▶ _TASK DETAILS_
I need the entries printed again word for word, without the images.

BEGIN SUPPLIED DATA

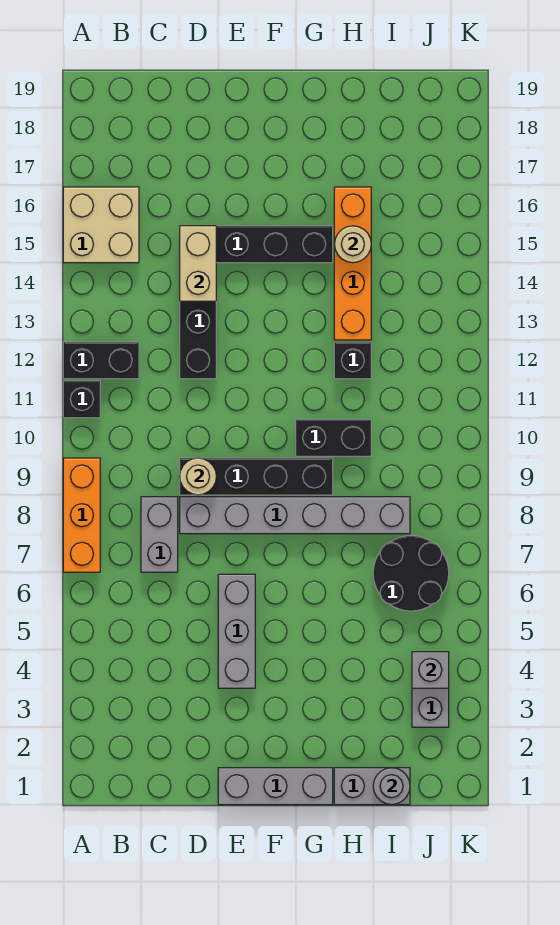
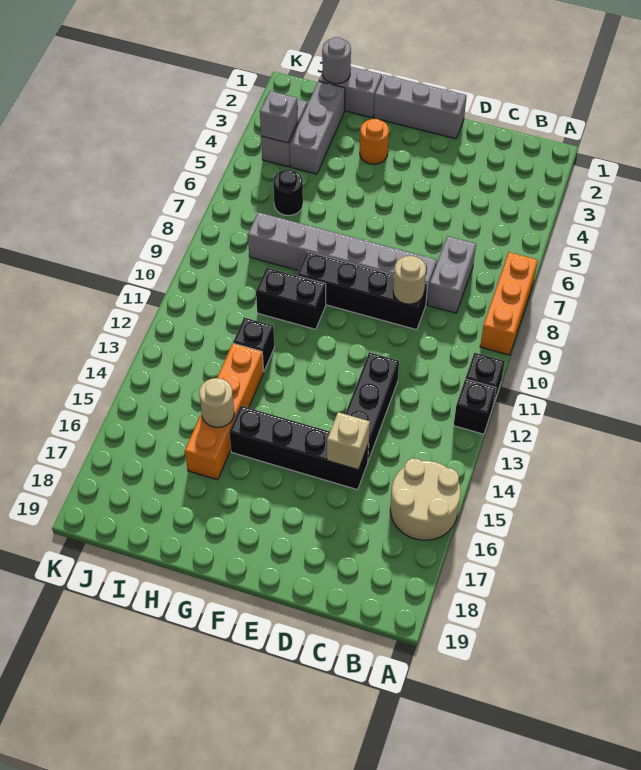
black 1x2 brick [63,342,139,379] -> black 1x1 brick [454,379,496,434]
tan 2x2 brick [63,187,139,263] -> tan 2x2 round brick [390,458,461,540]
tan 1x2 brick [180,226,216,301] -> tan 1x1 brick [327,412,370,470]
grey 1x3 brick [218,574,255,688] -> grey 1x3 brick moved to [290,81,345,174]
none -> orange 1x1 round brick [360,119,389,164]
black 2x2 round brick [373,536,449,611] -> black 1x1 round brick [273,170,303,216]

END SUPPLIED DATA

▶ _RESPONSE BELOW_
black 1x2 brick [63,342,139,379] -> black 1x1 brick [454,379,496,434]
tan 2x2 brick [63,187,139,263] -> tan 2x2 round brick [390,458,461,540]
tan 1x2 brick [180,226,216,301] -> tan 1x1 brick [327,412,370,470]
grey 1x3 brick [218,574,255,688] -> grey 1x3 brick moved to [290,81,345,174]
none -> orange 1x1 round brick [360,119,389,164]
black 2x2 round brick [373,536,449,611] -> black 1x1 round brick [273,170,303,216]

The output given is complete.